> HOW TO COMPLETE THIS TASK
Write every line below out again, exactly as given, but leave out the pictures.
**********
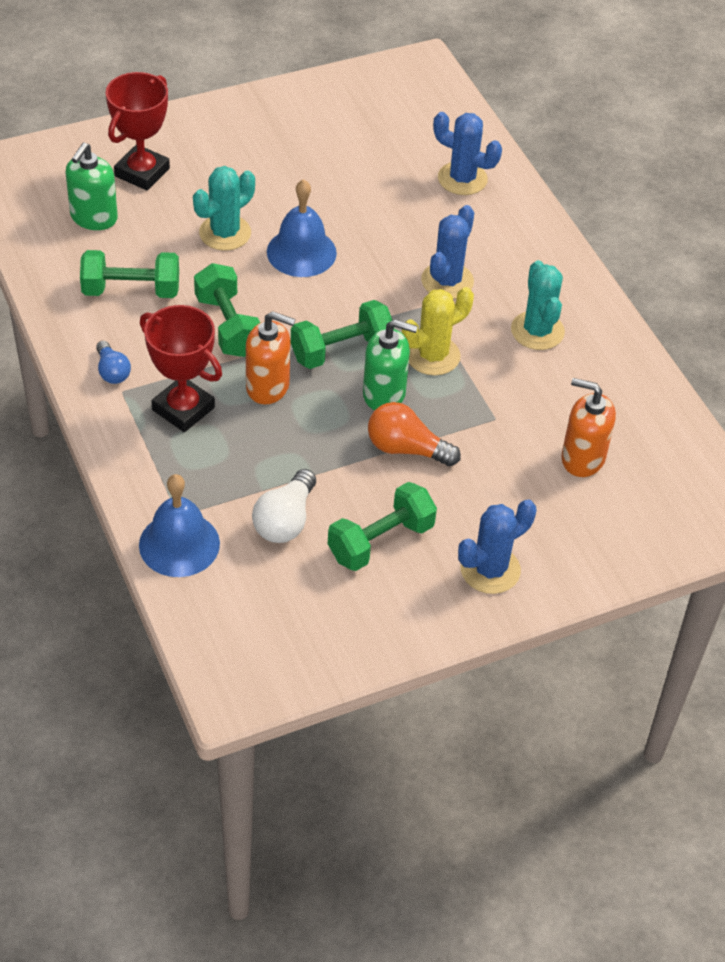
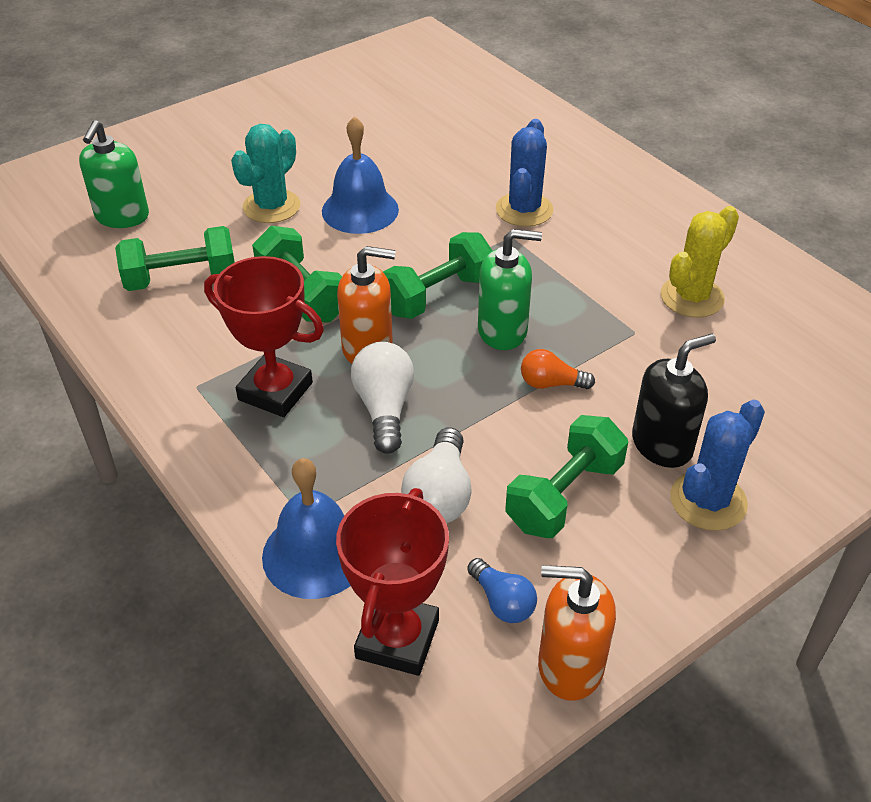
camera: 10 degrees left, 5 degrees down
(112, 371) = (179, 367): blue light bulb -> blue light bulb (502, 601)
(142, 172) = (166, 167): red trophy -> red trophy (397, 639)
(265, 441) = (384, 408): none -> white light bulb
(406, 449) = (551, 383): orange light bulb -> orange light bulb, size x0.64
(432, 356) = (539, 282): yellow cactus -> yellow cactus (692, 297)
(462, 179) = (500, 120): blue cactus -> none
(474, 518) = (662, 444): none -> black soap dispenser
(537, 331) = (638, 239): turquoise cactus -> none
(582, 458) = (749, 354): orange soap dispenser -> orange soap dispenser (570, 666)

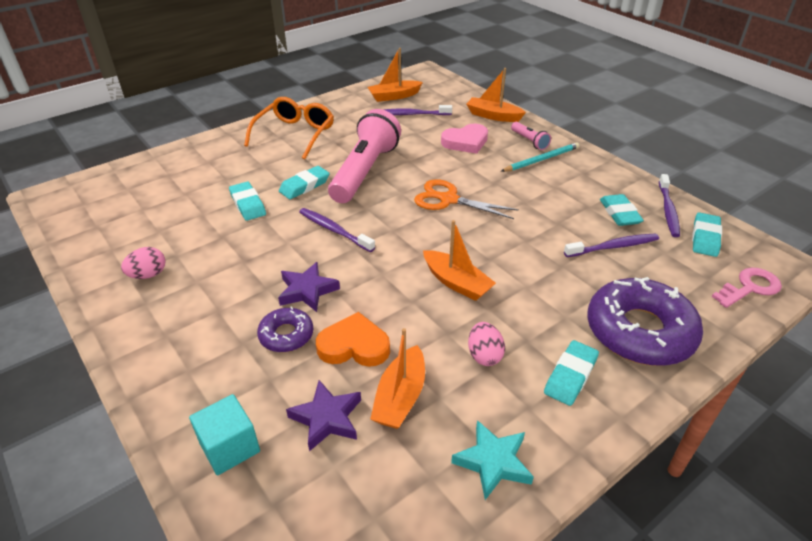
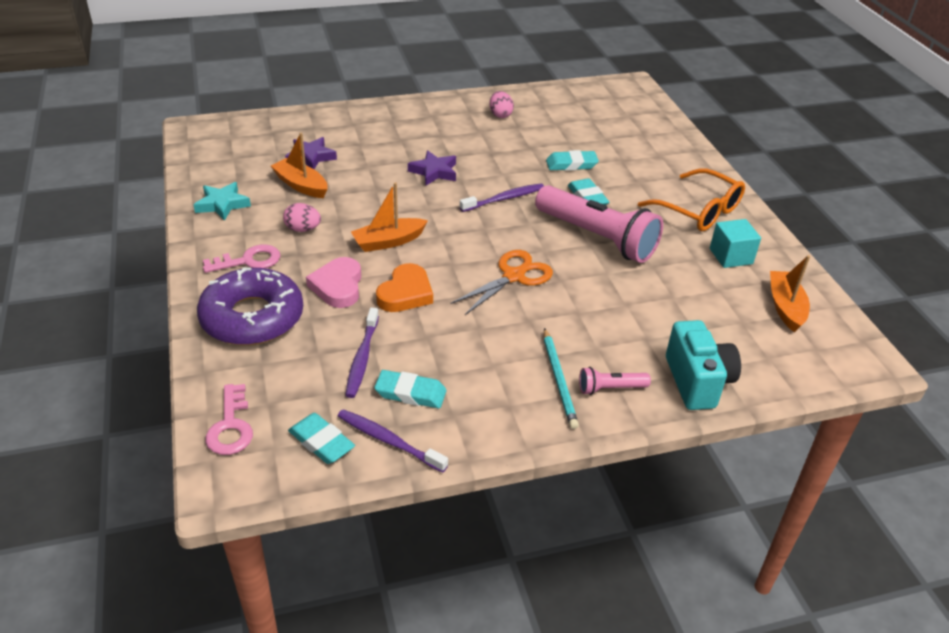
camera: 110 degrees right, 0 degrees up
(229, 447) = (321, 125): turquoise cube -> turquoise cube (731, 256)
(286, 335) = (394, 156): purple donut -> none
(354, 346) = (361, 179): orange heart -> orange heart (405, 293)
(411, 114) = (724, 307): purple toothbrush -> none
(465, 142) = (631, 329): pink heart -> pink heart (338, 286)
(493, 116) = (697, 382): orange boat -> turquoise camera
(570, 376) = (248, 261): turquoise eraser -> pink key

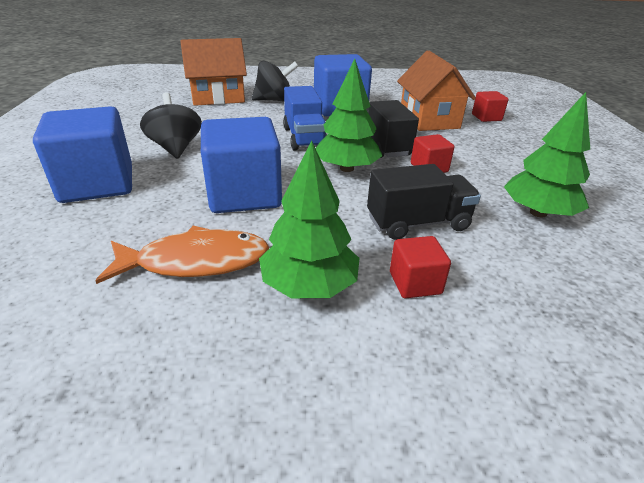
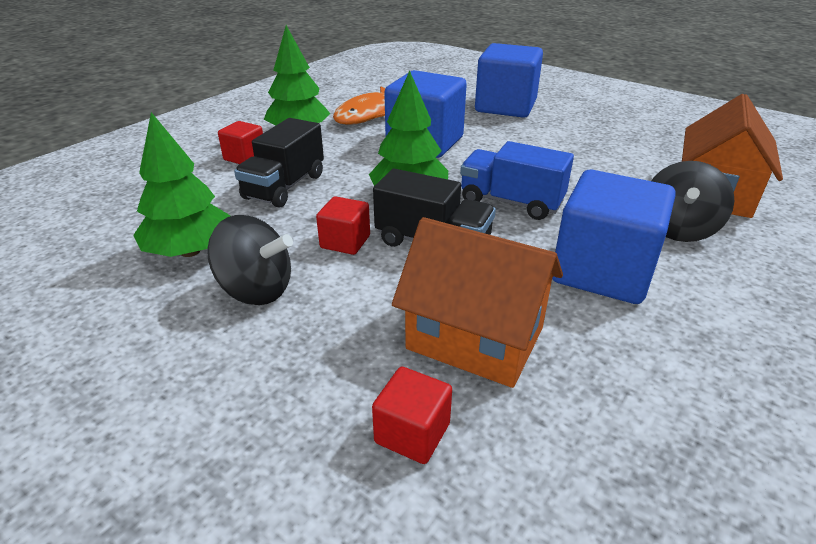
camera: 130 degrees right, 0 degrees up
(175, 148) = (548, 138): black spinning top -> black spinning top (256, 290)

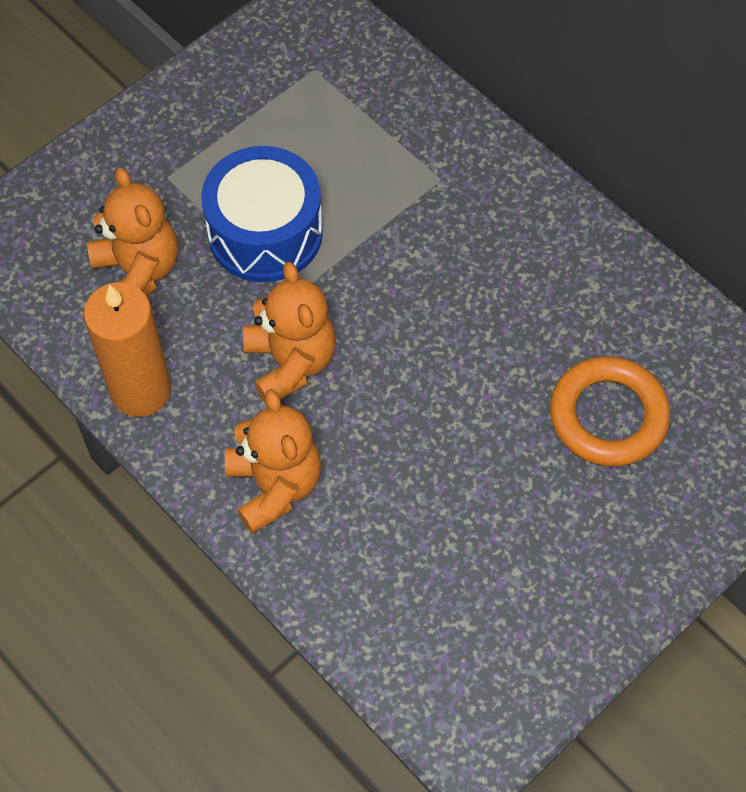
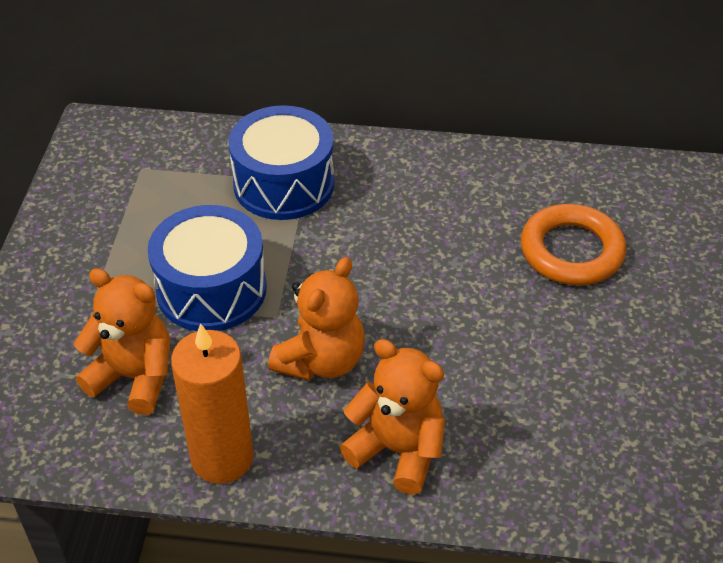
camera: 40 degrees left, 15 degrees down
(290, 363) = (321, 360): orange teddy bear -> orange teddy bear turned 90 degrees clockwise
(419, 168) = (284, 184): none -> blue drum

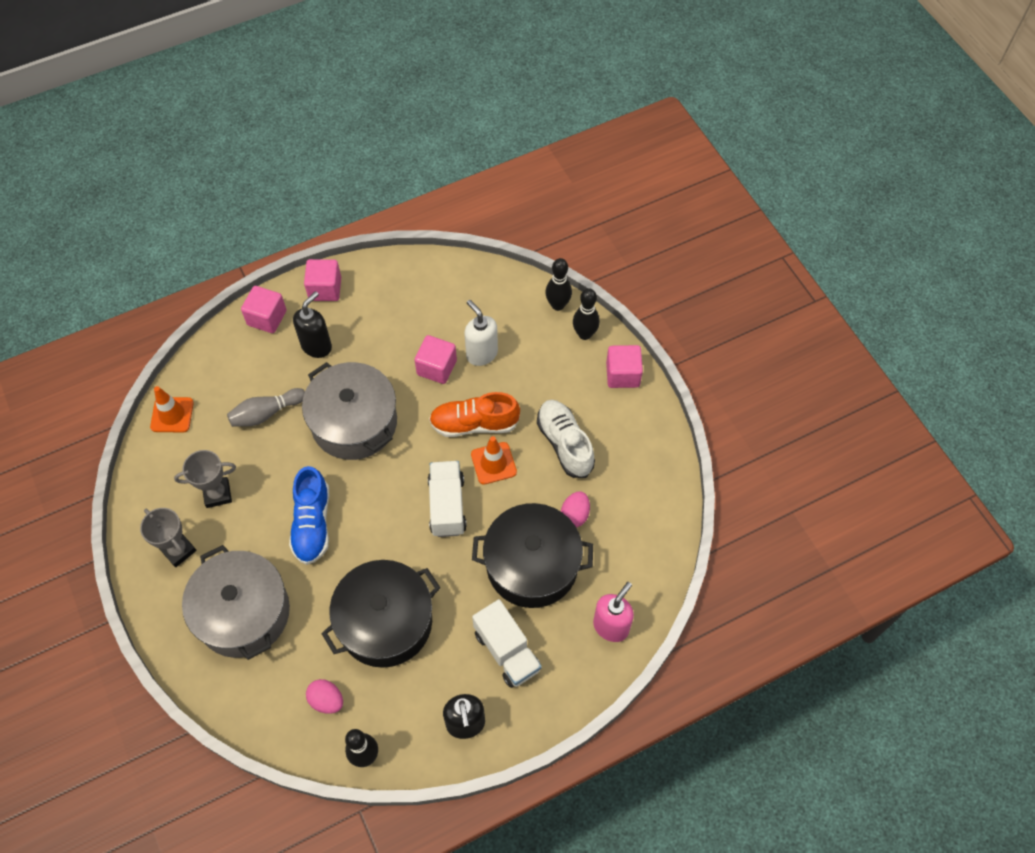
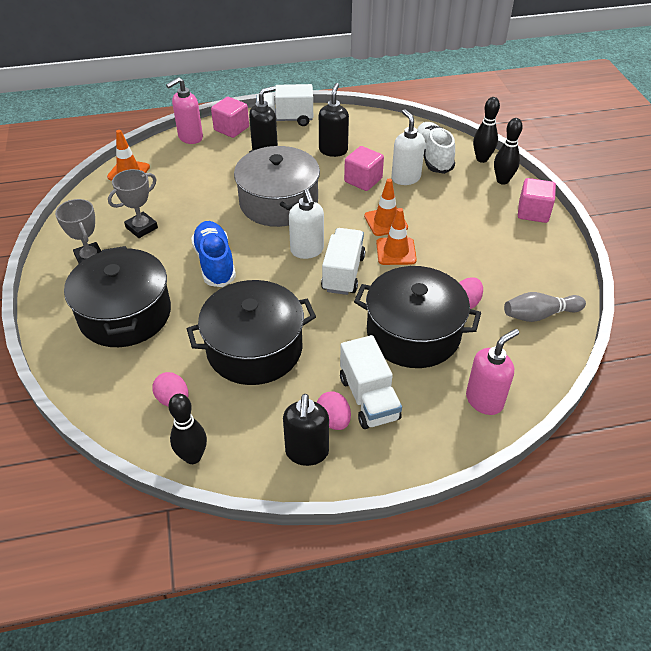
camera: 15 degrees right, 15 degrees down
(217, 494) = (141, 228): grey trophy -> grey trophy turned 45 degrees counterclockwise
(223, 343) = (190, 137): none -> pink soap dispenser
(243, 612) = (125, 314): grey pot -> black pot
(266, 413) = (206, 184): grey bowling pin -> grey bowling pin (539, 315)
(312, 524) = (215, 263): blue shoe -> blue shoe turned 150 degrees clockwise
(325, 289) = (285, 120): pink cube -> white truck
(393, 328) = (333, 150): none -> black soap dispenser
(403, 484) = (307, 250): none -> white soap dispenser
(474, 424) = (386, 222): orange shoe -> orange traffic cone
(481, 683) = (333, 420): none -> pink egg
(565, 444) = (467, 250): white shoe -> white shoe (432, 157)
**********
> YOUR SOLUTION
camera: 10 degrees left, 5 degrees down
(112, 371) = (179, 367): blue light bulb -> blue light bulb (502, 601)
(142, 172) = (166, 167): red trophy -> red trophy (397, 639)
(265, 441) = (384, 408): none -> white light bulb
(406, 449) = (551, 383): orange light bulb -> orange light bulb, size x0.64
(432, 356) = (539, 282): yellow cactus -> yellow cactus (692, 297)
(462, 179) = (500, 120): blue cactus -> none
(474, 518) = (662, 444): none -> black soap dispenser
(537, 331) = (638, 239): turquoise cactus -> none
(582, 458) = (749, 354): orange soap dispenser -> orange soap dispenser (570, 666)

camera: 110 degrees right, 0 degrees up
(229, 447) = (321, 125): turquoise cube -> turquoise cube (731, 256)
(286, 335) = (394, 156): purple donut -> none
(354, 346) = (361, 179): orange heart -> orange heart (405, 293)
(411, 114) = (724, 307): purple toothbrush -> none
(465, 142) = (631, 329): pink heart -> pink heart (338, 286)
(493, 116) = (697, 382): orange boat -> turquoise camera
(570, 376) = (248, 261): turquoise eraser -> pink key

camera: 130 degrees right, 0 degrees up
(175, 148) = (548, 138): black spinning top -> black spinning top (256, 290)

camera: 40 degrees left, 15 degrees down
(290, 363) = (321, 360): orange teddy bear -> orange teddy bear turned 90 degrees clockwise
(419, 168) = (284, 184): none -> blue drum

camera: 15 degrees right, 15 degrees down
(217, 494) = (141, 228): grey trophy -> grey trophy turned 45 degrees counterclockwise
(223, 343) = (190, 137): none -> pink soap dispenser
(243, 612) = (125, 314): grey pot -> black pot
(266, 413) = (206, 184): grey bowling pin -> grey bowling pin (539, 315)
(312, 524) = (215, 263): blue shoe -> blue shoe turned 150 degrees clockwise
(325, 289) = (285, 120): pink cube -> white truck
(393, 328) = (333, 150): none -> black soap dispenser
(403, 484) = (307, 250): none -> white soap dispenser
(474, 424) = (386, 222): orange shoe -> orange traffic cone
(481, 683) = (333, 420): none -> pink egg
(565, 444) = (467, 250): white shoe -> white shoe (432, 157)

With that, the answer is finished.